Task data:

◆ ◆ ◆ ◆

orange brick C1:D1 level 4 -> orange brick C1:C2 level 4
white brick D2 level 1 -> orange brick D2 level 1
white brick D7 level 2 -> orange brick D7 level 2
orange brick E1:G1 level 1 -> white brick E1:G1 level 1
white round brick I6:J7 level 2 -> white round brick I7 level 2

◆ ◆ ◆ ◆

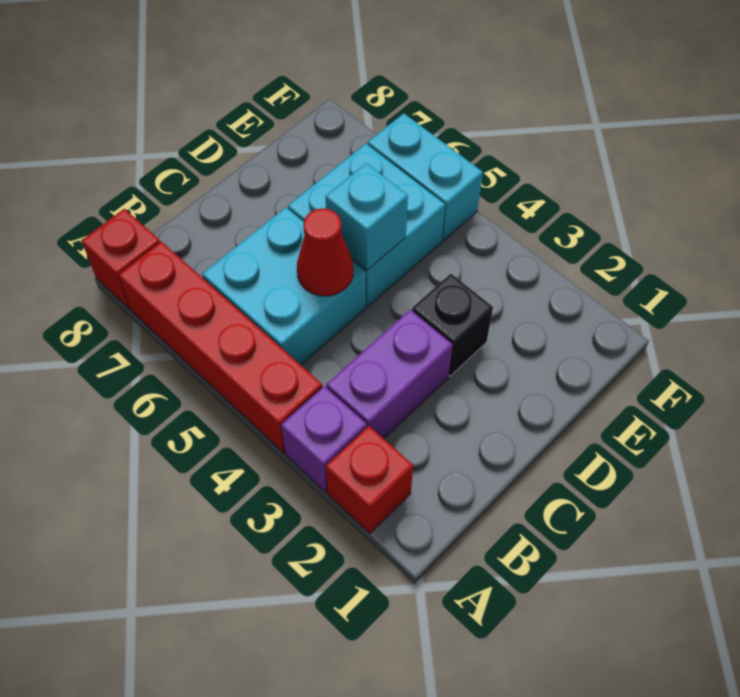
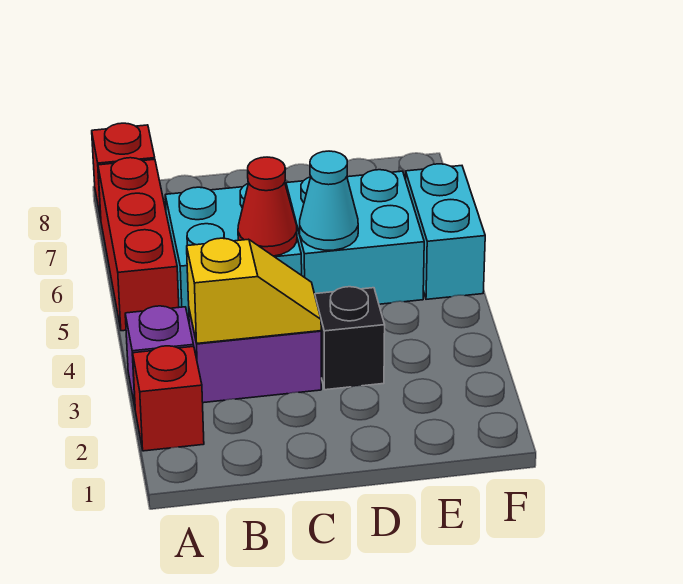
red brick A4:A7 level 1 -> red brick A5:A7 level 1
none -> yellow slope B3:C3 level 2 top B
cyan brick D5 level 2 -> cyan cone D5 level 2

◆ ◆ ◆ ◆

From the entries above, give again exactly the lines running from the line with "orange brick C1:D1" to the line with "white round brick I6:J7"; include both of those lines.

Result for this exercise:
orange brick C1:D1 level 4 -> orange brick C1:C2 level 4
white brick D2 level 1 -> orange brick D2 level 1
white brick D7 level 2 -> orange brick D7 level 2
orange brick E1:G1 level 1 -> white brick E1:G1 level 1
white round brick I6:J7 level 2 -> white round brick I7 level 2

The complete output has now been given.